◆ What to produce
Write the listing below out again in full, dropping its pictures.

Information supplied Start Marker

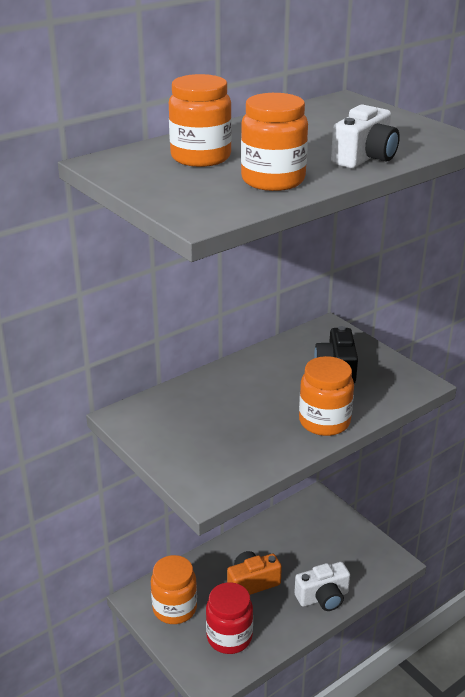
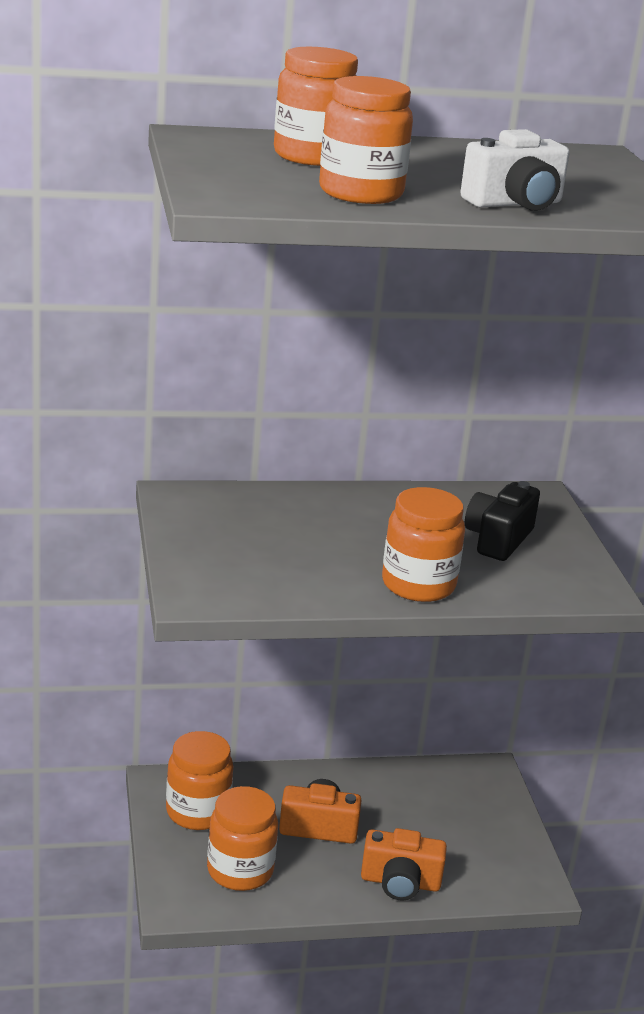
camera: 25 degrees right, 5 degrees down
red jar [206,582,253,654] -> orange jar [207,786,278,891]
white camera [294,562,350,611] -> orange camera [361,828,447,901]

Information supplied End Marker

◆ Completed task
camera: 25 degrees right, 5 degrees down
red jar [206,582,253,654] -> orange jar [207,786,278,891]
white camera [294,562,350,611] -> orange camera [361,828,447,901]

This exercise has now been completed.